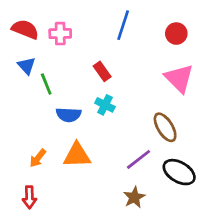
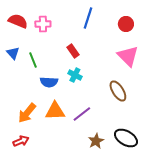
blue triangle: (27, 66) -> (13, 53), moved
orange arrow: (38, 158) -> (27, 113), size x1.5
purple line: (139, 159) -> (82, 114), moved
black ellipse: (179, 172) -> (126, 138), moved
red arrow: (29, 197) -> (21, 141), turned -112

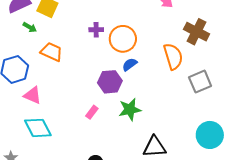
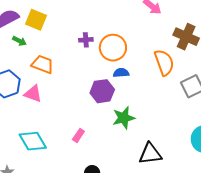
blue semicircle: (130, 64) -> (121, 73), turned 35
pink triangle: (33, 95) -> (33, 94), moved
pink rectangle: (92, 112) -> (78, 135), moved

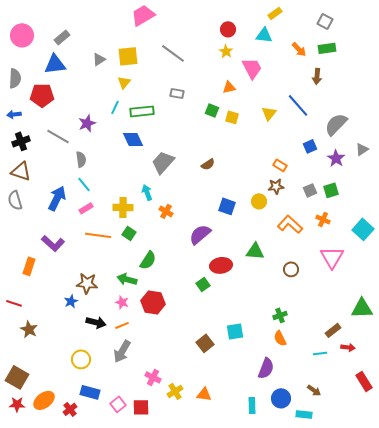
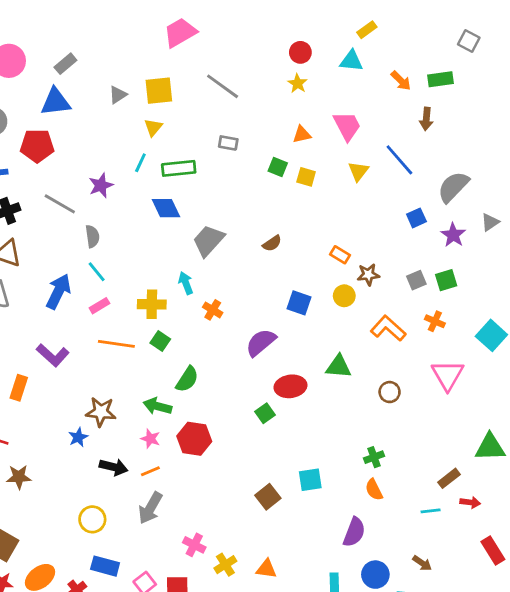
gray square: (325, 21) -> (469, 41), moved
pink trapezoid: (252, 68) -> (347, 126), moved
orange rectangle: (280, 165) -> (340, 255), moved
brown star: (29, 329) -> (19, 477), turned -30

> **Task**
The required answer is the material repeated exactly, with no images in it.

> **Exercise solution**
blue triangle: (27, 66) -> (13, 53), moved
orange arrow: (38, 158) -> (27, 113), size x1.5
purple line: (139, 159) -> (82, 114), moved
black ellipse: (179, 172) -> (126, 138), moved
red arrow: (29, 197) -> (21, 141), turned -112

blue semicircle: (130, 64) -> (121, 73), turned 35
pink triangle: (33, 95) -> (33, 94), moved
pink rectangle: (92, 112) -> (78, 135), moved

gray square: (325, 21) -> (469, 41), moved
pink trapezoid: (252, 68) -> (347, 126), moved
orange rectangle: (280, 165) -> (340, 255), moved
brown star: (29, 329) -> (19, 477), turned -30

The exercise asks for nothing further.